"""

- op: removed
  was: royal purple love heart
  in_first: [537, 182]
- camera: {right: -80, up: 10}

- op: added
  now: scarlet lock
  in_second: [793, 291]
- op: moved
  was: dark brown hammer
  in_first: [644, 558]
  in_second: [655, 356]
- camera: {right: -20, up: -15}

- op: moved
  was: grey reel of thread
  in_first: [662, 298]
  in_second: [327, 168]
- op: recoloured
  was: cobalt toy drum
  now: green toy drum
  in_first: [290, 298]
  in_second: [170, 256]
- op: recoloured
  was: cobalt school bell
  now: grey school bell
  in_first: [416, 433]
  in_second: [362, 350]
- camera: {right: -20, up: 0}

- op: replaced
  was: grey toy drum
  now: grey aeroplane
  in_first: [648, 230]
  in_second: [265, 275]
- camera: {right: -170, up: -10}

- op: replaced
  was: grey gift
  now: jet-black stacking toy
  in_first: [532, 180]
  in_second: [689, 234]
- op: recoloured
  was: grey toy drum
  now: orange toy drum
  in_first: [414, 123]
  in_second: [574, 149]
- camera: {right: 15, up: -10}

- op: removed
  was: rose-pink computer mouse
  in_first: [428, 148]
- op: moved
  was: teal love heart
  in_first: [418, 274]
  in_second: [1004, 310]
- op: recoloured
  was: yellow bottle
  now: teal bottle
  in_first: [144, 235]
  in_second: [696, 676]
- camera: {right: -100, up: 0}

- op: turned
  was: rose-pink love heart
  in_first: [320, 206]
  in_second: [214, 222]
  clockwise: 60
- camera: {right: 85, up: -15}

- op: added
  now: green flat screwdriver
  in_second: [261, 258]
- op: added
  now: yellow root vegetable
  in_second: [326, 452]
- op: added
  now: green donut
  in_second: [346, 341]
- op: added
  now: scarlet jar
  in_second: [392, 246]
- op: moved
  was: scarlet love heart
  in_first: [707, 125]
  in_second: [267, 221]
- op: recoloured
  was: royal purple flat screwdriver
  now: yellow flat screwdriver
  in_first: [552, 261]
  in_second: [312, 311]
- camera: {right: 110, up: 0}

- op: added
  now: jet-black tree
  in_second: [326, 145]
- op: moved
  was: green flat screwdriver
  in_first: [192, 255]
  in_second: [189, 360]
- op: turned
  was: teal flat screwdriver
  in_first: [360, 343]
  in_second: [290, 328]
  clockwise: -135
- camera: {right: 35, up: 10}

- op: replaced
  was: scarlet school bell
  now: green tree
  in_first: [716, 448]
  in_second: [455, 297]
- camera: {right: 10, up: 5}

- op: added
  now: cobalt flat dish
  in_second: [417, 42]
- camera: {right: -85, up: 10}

"""

*Prompt*: Copy out every line of the records that the string "black" appears in.

*Output below*:
  now: jet-black stacking toy
  now: jet-black tree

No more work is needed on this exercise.